▽

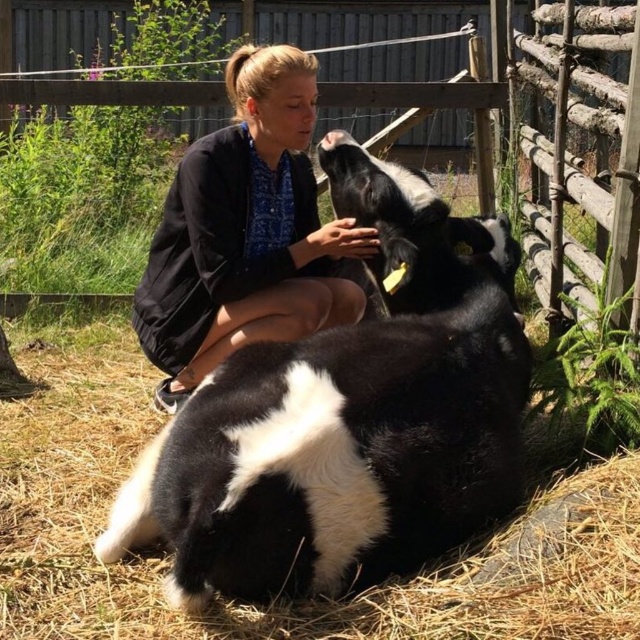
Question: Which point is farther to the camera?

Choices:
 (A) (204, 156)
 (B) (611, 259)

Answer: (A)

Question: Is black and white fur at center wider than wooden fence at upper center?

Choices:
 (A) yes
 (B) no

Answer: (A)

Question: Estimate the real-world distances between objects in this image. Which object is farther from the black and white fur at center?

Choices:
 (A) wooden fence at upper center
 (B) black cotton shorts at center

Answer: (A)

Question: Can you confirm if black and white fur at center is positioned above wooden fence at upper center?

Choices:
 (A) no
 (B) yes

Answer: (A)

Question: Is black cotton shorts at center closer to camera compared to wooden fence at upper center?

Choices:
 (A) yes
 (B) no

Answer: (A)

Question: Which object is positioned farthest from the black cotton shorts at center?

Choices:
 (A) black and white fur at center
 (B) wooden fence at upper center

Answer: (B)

△
▽

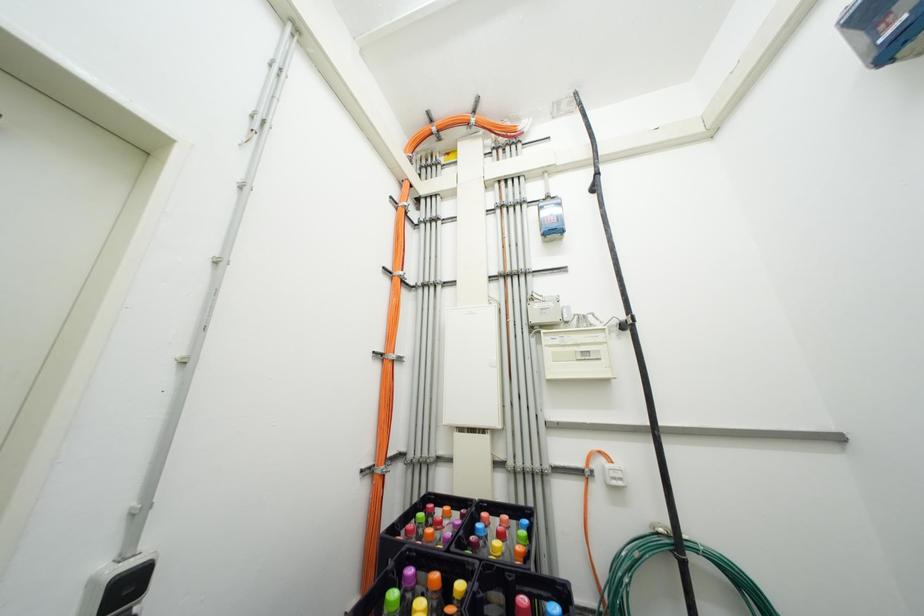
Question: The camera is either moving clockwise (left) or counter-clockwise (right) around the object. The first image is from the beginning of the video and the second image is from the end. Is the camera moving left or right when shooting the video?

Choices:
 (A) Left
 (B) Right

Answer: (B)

△

## What the exercise asks
Copy out the lines word for word, starting with the line containing "Question: Which object" and ending with the line containing "(B) wooden fence at upper center", both included.

## Solution below
Question: Which object is positioned farthest from the black cotton shorts at center?

Choices:
 (A) black and white fur at center
 (B) wooden fence at upper center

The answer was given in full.